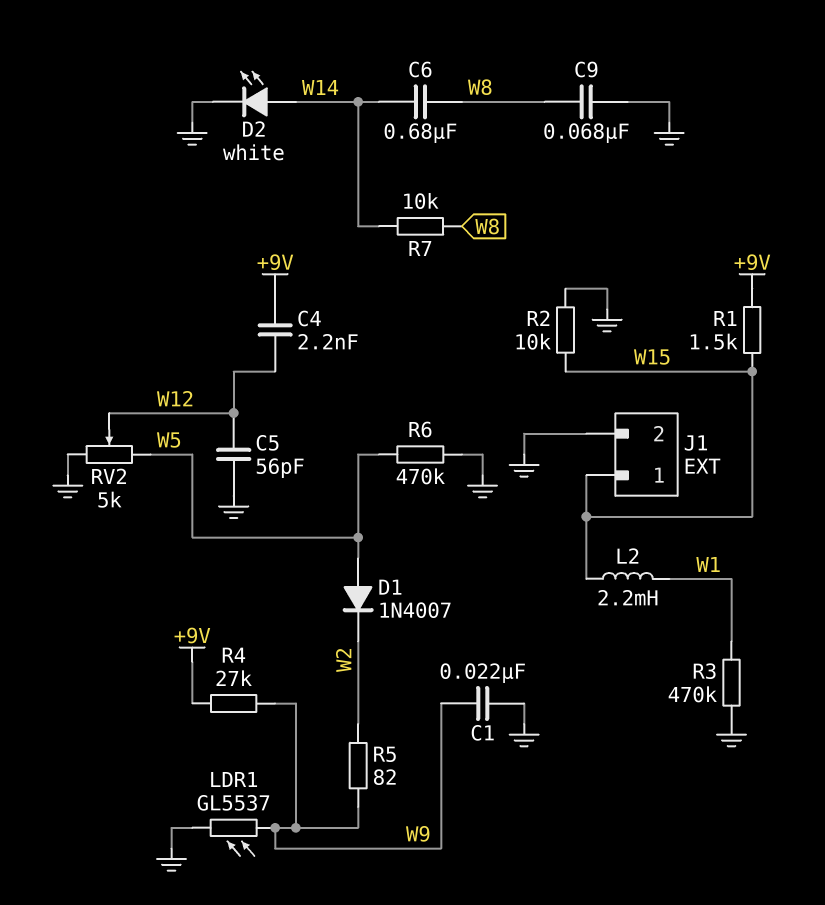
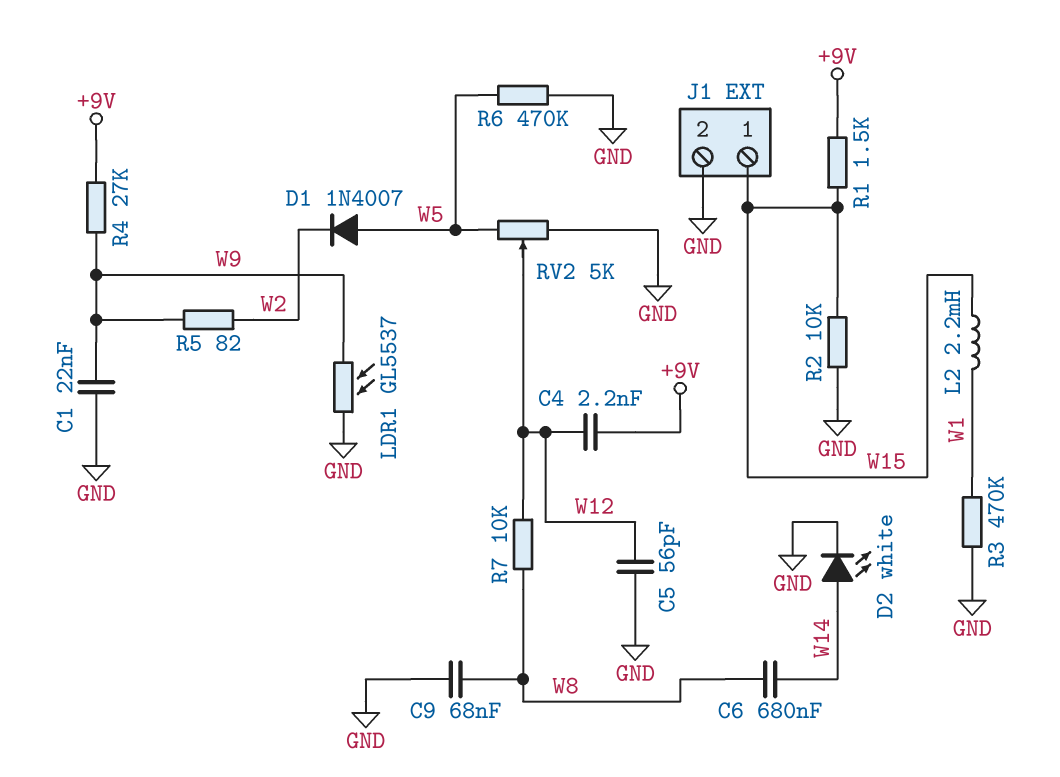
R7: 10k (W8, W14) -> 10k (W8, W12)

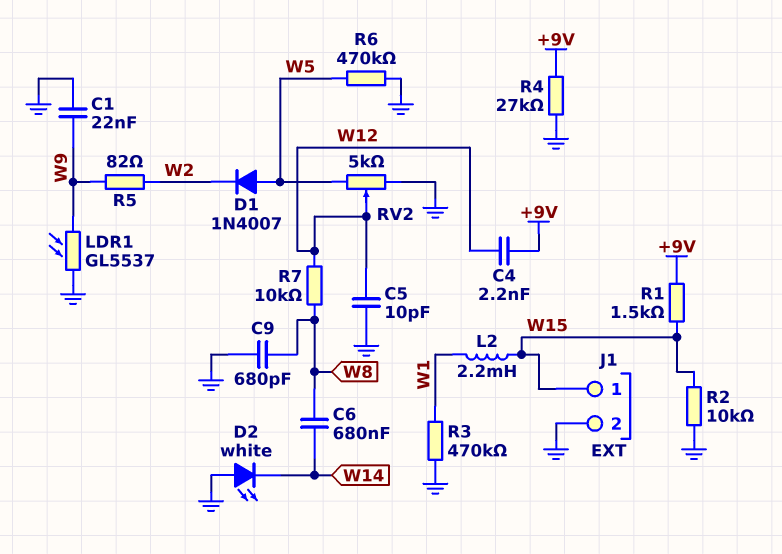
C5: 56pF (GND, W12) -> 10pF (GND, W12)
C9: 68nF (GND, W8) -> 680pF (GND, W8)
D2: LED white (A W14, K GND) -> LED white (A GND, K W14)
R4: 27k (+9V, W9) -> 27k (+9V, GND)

■ ■ ■ ■ ■ ■ ■

▶ Work item: Write out the material above again, word for word, minus its pictures.

▶ Solution below:
R7: 10k (W8, W14) -> 10k (W8, W12)

C5: 56pF (GND, W12) -> 10pF (GND, W12)
C9: 68nF (GND, W8) -> 680pF (GND, W8)
D2: LED white (A W14, K GND) -> LED white (A GND, K W14)
R4: 27k (+9V, W9) -> 27k (+9V, GND)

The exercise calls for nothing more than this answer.